● **WHAT THE EXERCISE ASKS**:
Once the images are set aside, write out the rest of the records exactly.

Point-based object detection data

>>>>

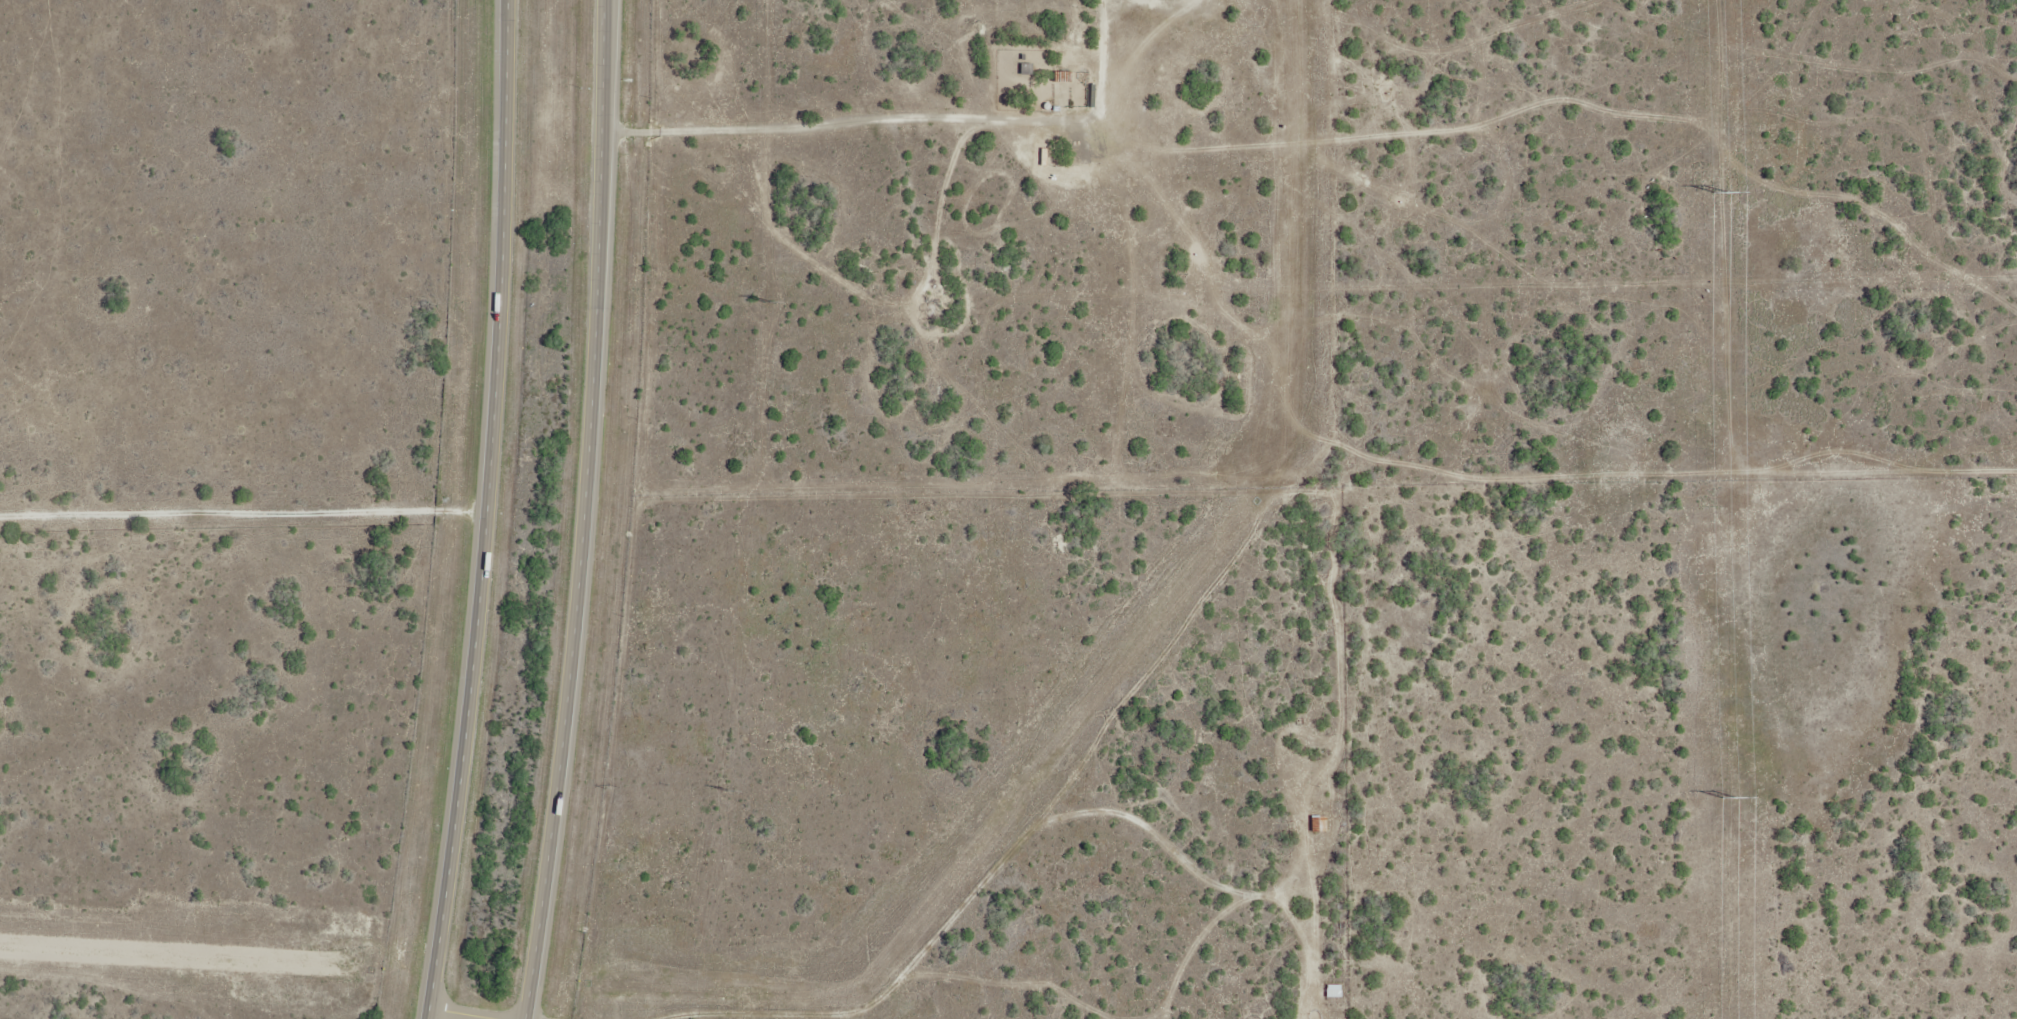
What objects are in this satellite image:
power tower: (1722, 191)
power tower: (769, 302)
road: (589, 510)
road: (495, 511)
road: (247, 519)
power tower: (728, 791)
power tower: (1728, 796)
building: (1320, 823)
building: (1336, 990)
road: (468, 1013)

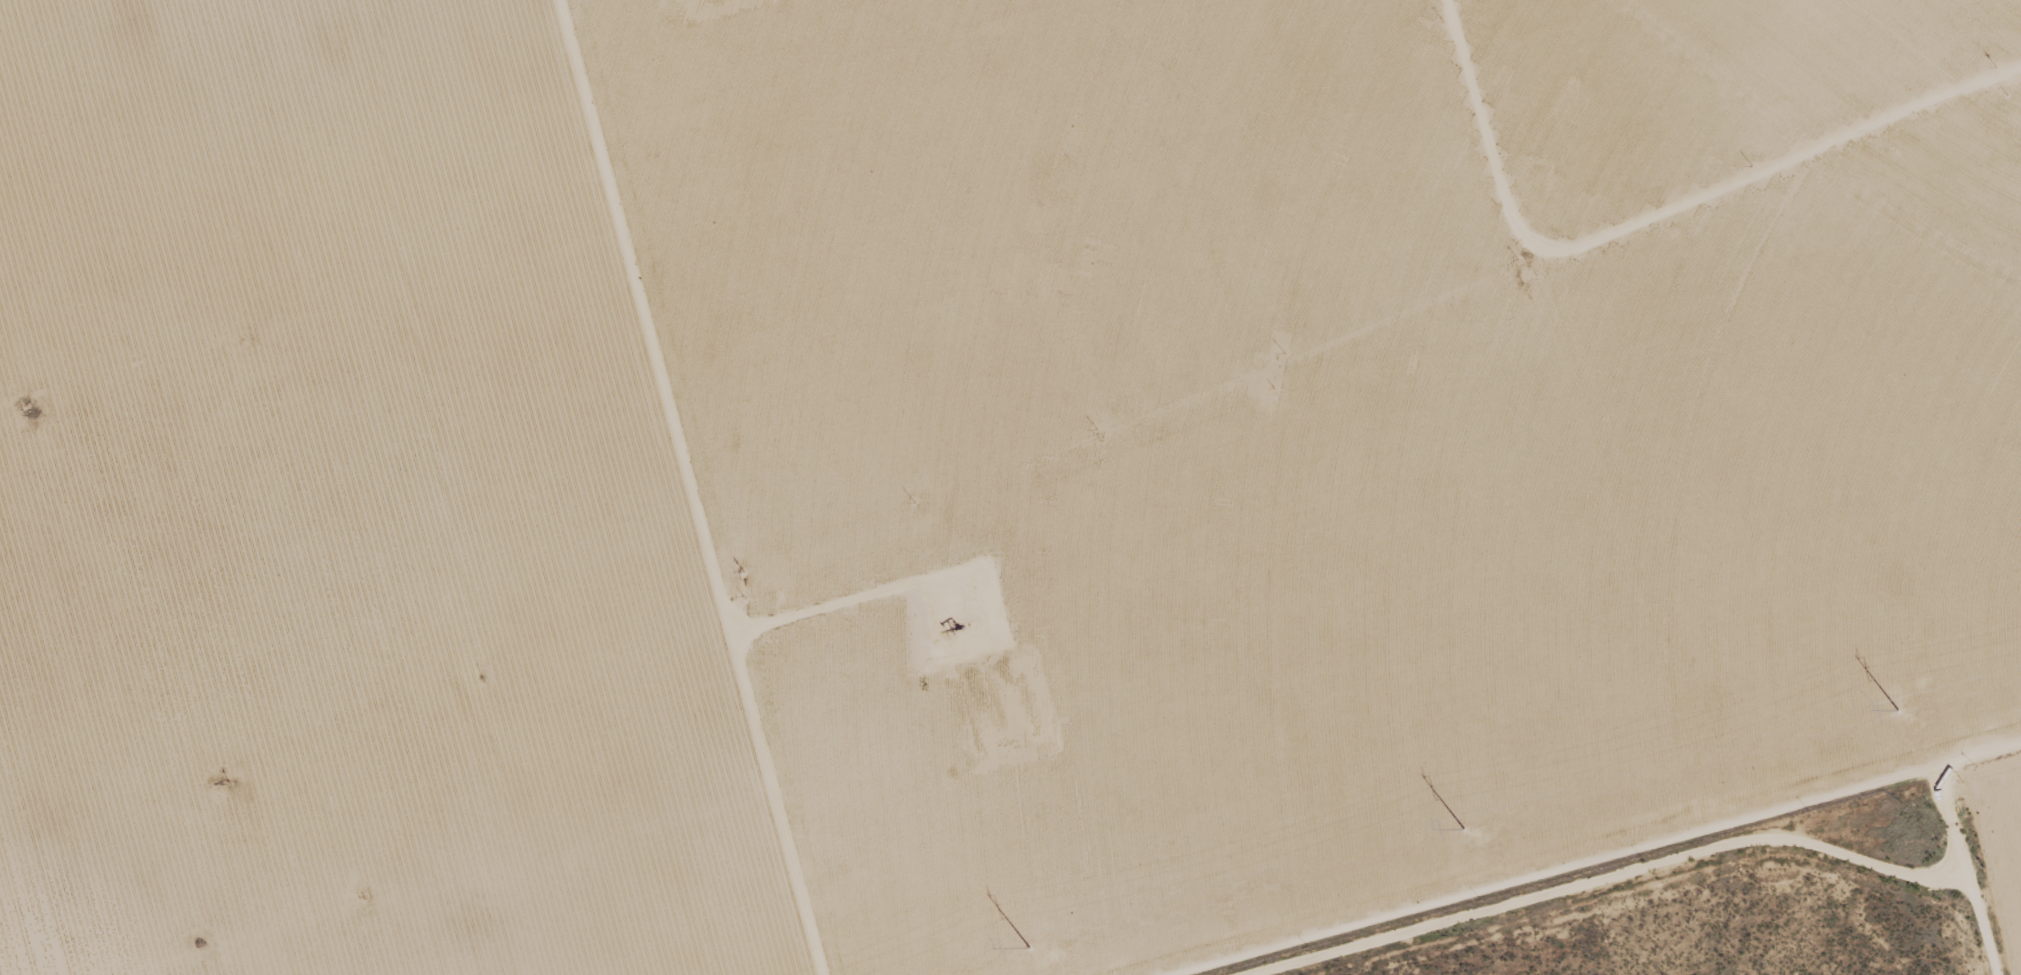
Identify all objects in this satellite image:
road: (690, 486)
power tower: (1898, 709)
power tower: (1464, 827)
road: (1628, 866)
power tower: (1030, 947)

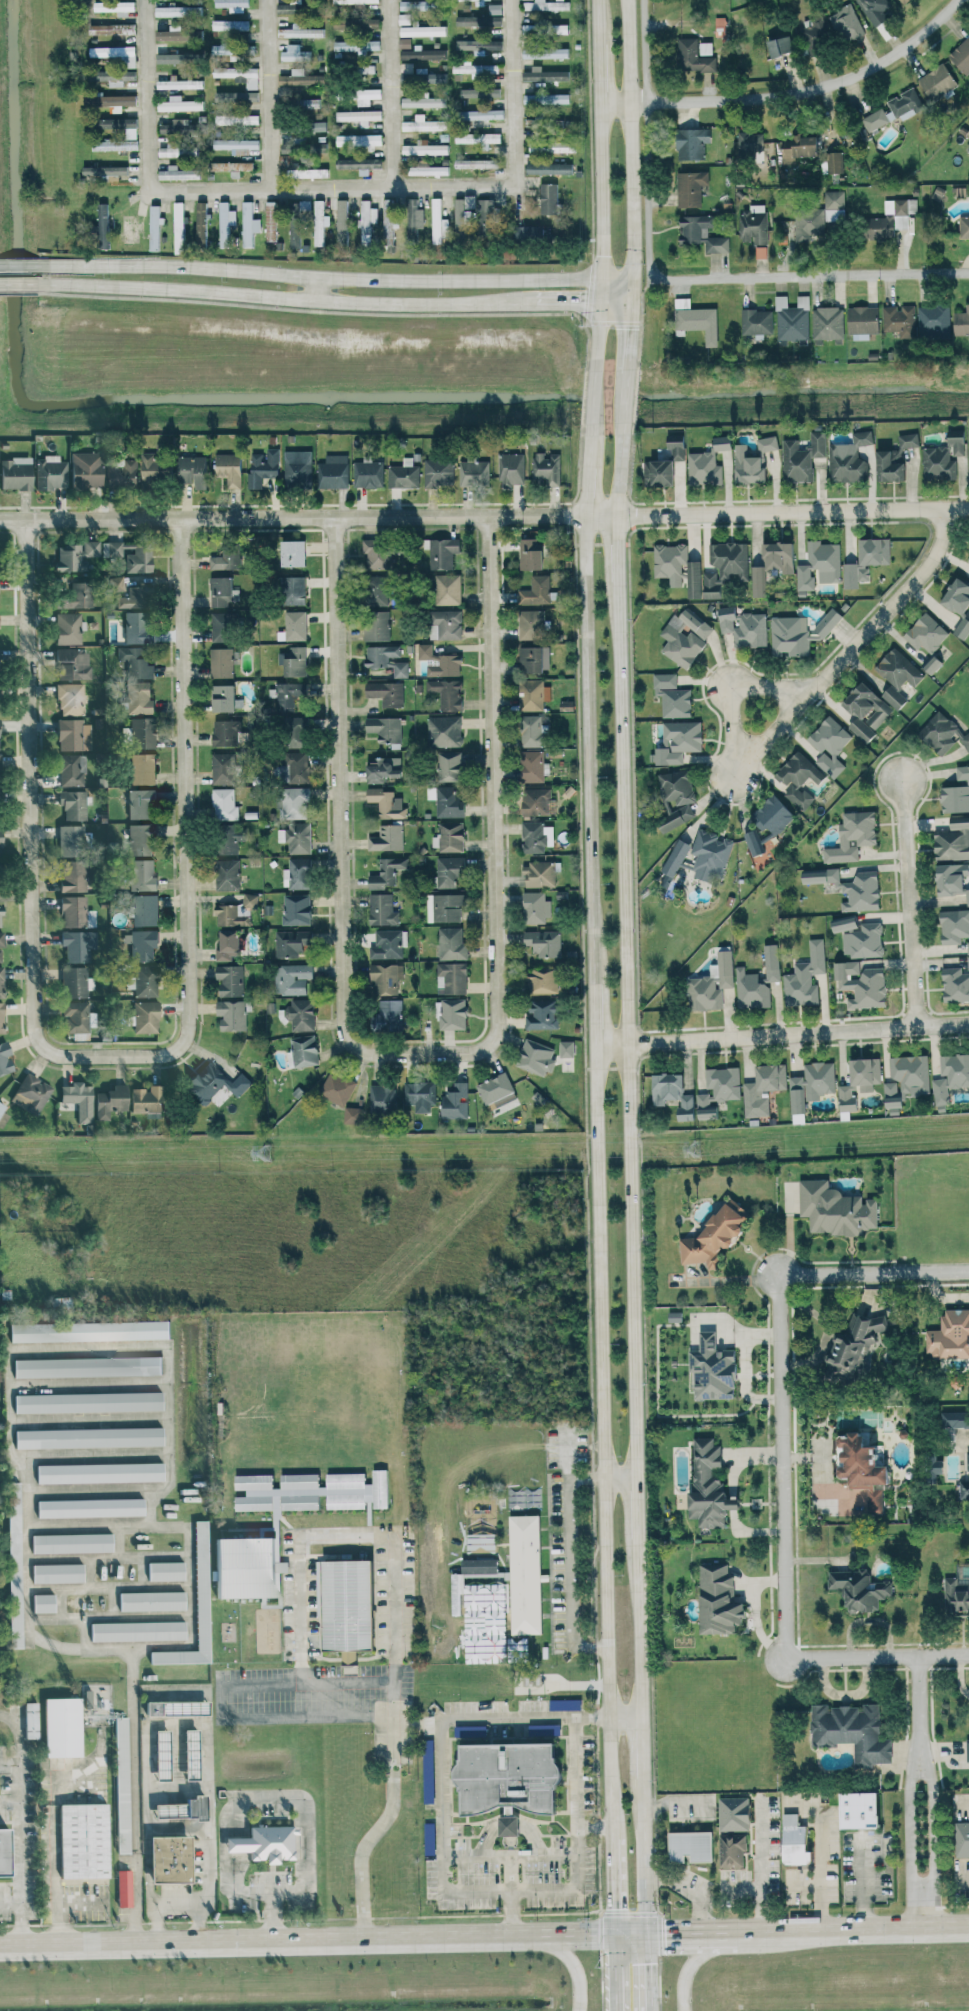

<<<<

● **WORKED SOLUTION**:
What objects are in this satellite image:
power tower: (1722, 191)
power tower: (769, 302)
road: (589, 510)
road: (495, 511)
road: (247, 519)
power tower: (728, 791)
power tower: (1728, 796)
building: (1320, 823)
building: (1336, 990)
road: (468, 1013)

Identify all objects in this satellite image:
road: (690, 486)
power tower: (1898, 709)
power tower: (1464, 827)
road: (1628, 866)
power tower: (1030, 947)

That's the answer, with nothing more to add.